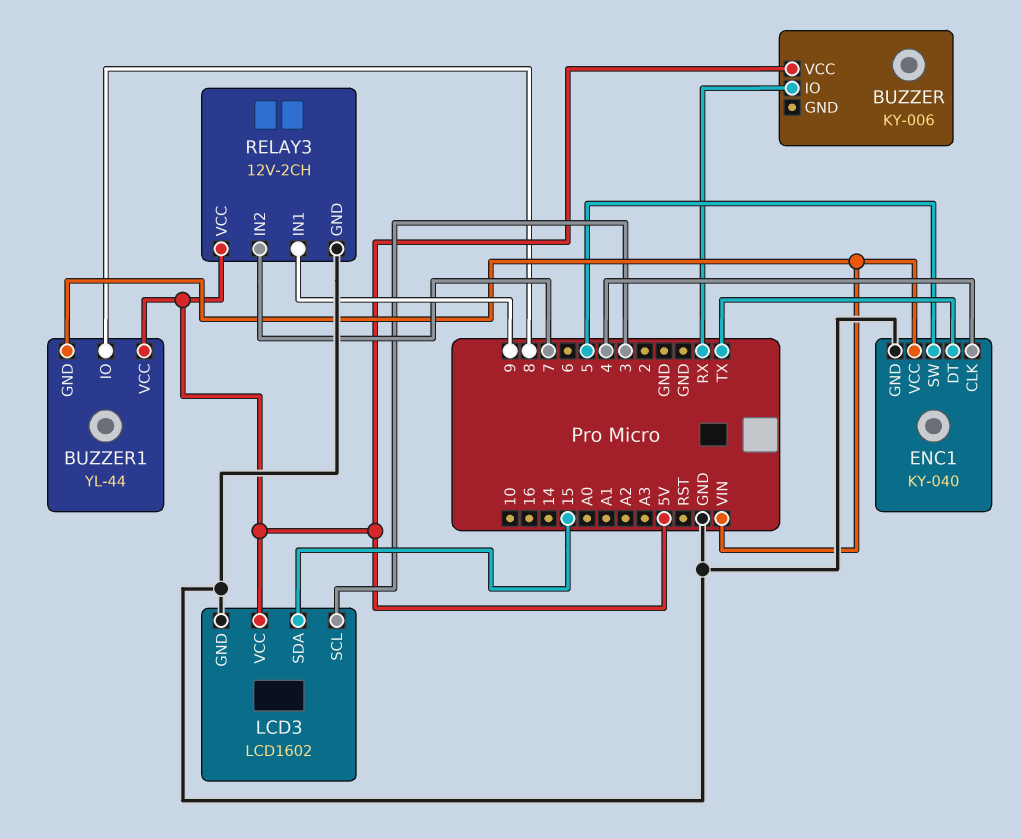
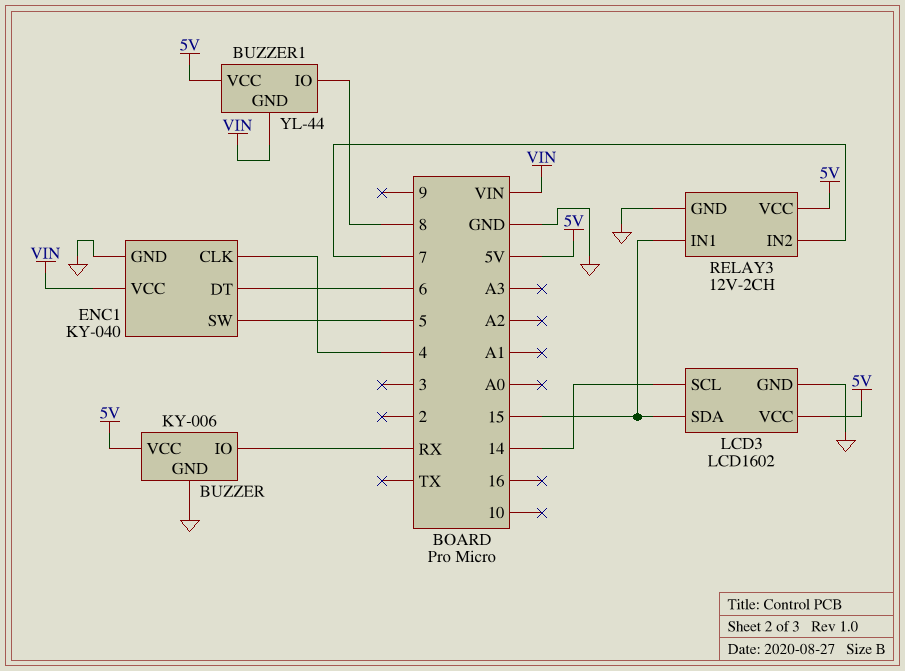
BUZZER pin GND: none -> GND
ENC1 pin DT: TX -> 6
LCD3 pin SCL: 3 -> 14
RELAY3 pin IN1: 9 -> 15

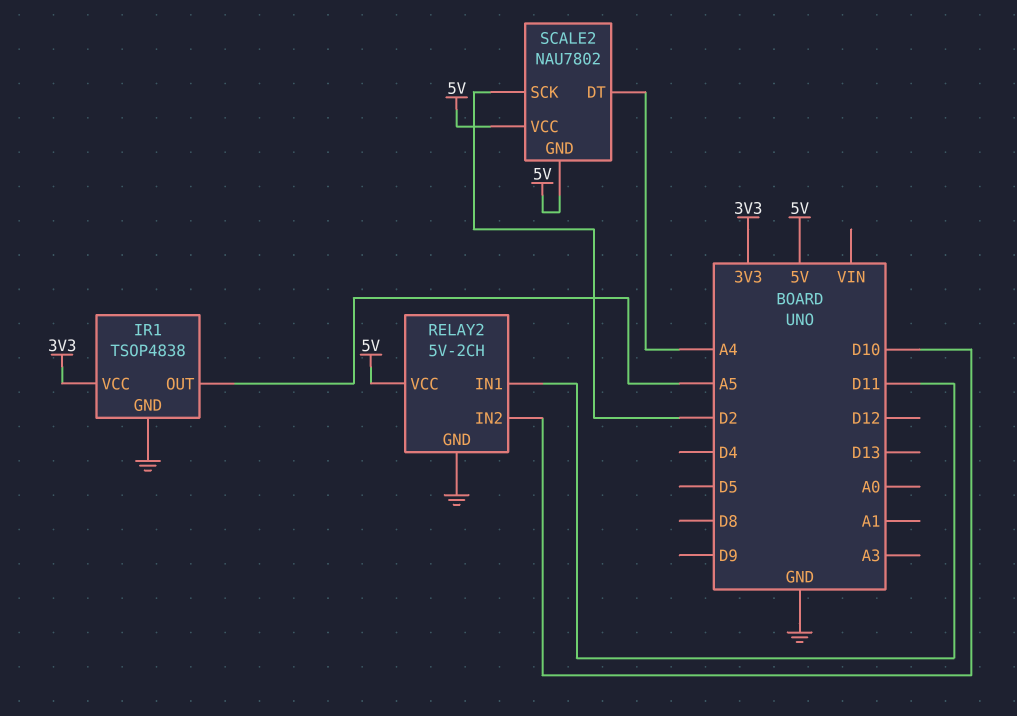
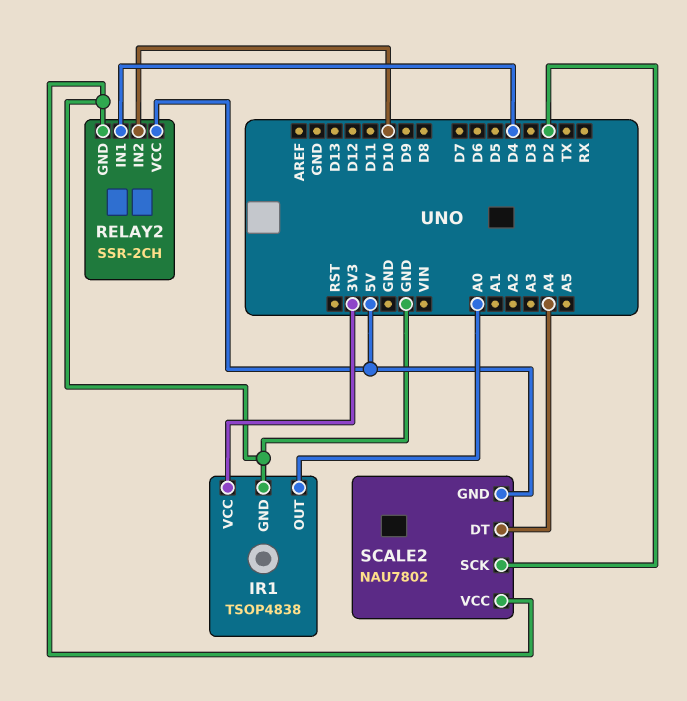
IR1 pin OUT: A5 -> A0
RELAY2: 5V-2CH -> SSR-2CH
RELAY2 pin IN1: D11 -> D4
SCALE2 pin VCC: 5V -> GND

* * * * *

WHAT YOU HAVE TO DO >> Each record above should come back exactly the same, only without its pictures.

REPLY TO THE TASK >>
BUZZER pin GND: none -> GND
ENC1 pin DT: TX -> 6
LCD3 pin SCL: 3 -> 14
RELAY3 pin IN1: 9 -> 15

IR1 pin OUT: A5 -> A0
RELAY2: 5V-2CH -> SSR-2CH
RELAY2 pin IN1: D11 -> D4
SCALE2 pin VCC: 5V -> GND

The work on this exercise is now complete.